• _Required action_
Copy each line below that has "orange".

[Before-and-after object lists]
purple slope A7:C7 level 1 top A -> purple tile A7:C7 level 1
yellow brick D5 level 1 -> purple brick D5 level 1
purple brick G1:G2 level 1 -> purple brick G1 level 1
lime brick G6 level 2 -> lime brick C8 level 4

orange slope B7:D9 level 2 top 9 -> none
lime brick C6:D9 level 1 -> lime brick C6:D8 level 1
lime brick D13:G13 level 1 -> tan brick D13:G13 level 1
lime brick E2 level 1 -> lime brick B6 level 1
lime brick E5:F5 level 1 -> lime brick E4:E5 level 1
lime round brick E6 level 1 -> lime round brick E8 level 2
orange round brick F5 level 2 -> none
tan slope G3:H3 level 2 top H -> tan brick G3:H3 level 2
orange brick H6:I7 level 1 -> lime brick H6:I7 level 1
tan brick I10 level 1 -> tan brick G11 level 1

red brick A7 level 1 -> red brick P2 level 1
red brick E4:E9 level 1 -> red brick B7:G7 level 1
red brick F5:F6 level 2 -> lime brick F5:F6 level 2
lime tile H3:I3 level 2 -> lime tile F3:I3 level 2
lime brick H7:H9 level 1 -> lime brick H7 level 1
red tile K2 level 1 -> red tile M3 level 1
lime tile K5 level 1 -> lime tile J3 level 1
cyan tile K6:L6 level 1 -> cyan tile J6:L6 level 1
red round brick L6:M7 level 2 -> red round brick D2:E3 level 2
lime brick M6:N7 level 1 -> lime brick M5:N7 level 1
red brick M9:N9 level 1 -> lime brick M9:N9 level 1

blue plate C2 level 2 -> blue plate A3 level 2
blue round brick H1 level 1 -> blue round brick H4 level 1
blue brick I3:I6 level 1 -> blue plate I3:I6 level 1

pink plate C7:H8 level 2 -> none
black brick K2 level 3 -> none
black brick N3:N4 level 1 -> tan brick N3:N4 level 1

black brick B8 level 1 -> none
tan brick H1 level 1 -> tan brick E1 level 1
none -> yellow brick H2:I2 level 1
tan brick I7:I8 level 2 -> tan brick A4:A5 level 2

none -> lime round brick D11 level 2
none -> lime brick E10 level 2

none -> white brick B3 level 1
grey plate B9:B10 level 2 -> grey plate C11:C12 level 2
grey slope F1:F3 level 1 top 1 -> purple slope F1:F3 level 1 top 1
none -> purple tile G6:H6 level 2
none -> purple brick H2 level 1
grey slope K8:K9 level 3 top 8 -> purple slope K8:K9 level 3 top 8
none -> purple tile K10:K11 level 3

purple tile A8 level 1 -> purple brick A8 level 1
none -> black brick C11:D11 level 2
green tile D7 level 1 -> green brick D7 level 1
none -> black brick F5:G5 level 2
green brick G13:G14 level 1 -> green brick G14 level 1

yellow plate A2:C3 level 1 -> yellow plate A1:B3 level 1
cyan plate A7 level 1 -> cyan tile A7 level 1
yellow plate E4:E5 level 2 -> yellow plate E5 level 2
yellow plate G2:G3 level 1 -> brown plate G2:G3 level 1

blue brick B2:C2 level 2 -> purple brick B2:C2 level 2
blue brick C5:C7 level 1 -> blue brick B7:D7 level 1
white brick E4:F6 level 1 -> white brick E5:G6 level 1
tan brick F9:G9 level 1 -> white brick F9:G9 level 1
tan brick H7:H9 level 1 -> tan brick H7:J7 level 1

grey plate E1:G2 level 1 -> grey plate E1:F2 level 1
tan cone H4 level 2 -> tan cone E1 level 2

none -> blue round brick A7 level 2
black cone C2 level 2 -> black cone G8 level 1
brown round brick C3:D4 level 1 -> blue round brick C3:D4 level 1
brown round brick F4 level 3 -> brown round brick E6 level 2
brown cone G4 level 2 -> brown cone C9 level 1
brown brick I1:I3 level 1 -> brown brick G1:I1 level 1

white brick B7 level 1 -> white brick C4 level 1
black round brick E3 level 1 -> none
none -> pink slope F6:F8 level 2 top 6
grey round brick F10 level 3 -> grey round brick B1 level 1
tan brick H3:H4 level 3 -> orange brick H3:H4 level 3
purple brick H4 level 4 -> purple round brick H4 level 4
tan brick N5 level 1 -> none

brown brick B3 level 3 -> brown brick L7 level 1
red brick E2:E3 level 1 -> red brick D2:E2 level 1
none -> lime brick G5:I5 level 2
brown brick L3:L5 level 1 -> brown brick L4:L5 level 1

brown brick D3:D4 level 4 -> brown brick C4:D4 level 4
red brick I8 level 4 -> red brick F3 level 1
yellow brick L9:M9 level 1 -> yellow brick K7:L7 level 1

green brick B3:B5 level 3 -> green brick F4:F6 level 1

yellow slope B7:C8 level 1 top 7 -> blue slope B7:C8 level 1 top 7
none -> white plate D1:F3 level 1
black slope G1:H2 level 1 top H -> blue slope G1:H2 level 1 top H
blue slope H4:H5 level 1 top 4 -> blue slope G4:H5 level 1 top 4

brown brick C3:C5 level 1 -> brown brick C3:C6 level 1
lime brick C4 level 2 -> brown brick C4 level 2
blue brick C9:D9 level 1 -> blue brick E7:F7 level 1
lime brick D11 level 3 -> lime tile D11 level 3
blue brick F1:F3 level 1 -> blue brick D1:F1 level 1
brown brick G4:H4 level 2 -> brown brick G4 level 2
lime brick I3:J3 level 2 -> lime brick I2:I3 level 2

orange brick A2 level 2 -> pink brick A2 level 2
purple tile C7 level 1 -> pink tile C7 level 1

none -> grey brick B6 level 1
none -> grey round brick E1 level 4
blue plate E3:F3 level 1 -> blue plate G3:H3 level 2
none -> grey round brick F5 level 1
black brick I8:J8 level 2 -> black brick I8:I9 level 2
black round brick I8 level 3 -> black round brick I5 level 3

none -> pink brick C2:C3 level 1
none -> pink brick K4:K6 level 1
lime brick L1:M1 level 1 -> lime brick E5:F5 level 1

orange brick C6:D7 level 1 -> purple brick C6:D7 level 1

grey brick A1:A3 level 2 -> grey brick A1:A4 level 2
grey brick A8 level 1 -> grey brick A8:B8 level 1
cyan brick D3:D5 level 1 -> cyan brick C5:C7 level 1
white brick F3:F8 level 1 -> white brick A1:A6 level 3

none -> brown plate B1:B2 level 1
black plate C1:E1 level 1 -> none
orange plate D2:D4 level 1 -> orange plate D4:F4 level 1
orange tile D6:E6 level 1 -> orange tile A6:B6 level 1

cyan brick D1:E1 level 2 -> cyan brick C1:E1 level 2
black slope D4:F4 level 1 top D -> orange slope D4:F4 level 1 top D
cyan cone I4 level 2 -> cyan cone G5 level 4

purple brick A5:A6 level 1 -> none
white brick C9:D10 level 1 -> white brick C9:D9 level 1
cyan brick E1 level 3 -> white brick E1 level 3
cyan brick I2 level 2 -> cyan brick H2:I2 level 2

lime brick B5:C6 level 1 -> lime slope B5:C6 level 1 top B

• _Solution to this problem_
orange slope B7:D9 level 2 top 9 -> none
orange round brick F5 level 2 -> none
orange brick H6:I7 level 1 -> lime brick H6:I7 level 1
tan brick H3:H4 level 3 -> orange brick H3:H4 level 3
orange brick A2 level 2 -> pink brick A2 level 2
orange brick C6:D7 level 1 -> purple brick C6:D7 level 1
orange plate D2:D4 level 1 -> orange plate D4:F4 level 1
orange tile D6:E6 level 1 -> orange tile A6:B6 level 1
black slope D4:F4 level 1 top D -> orange slope D4:F4 level 1 top D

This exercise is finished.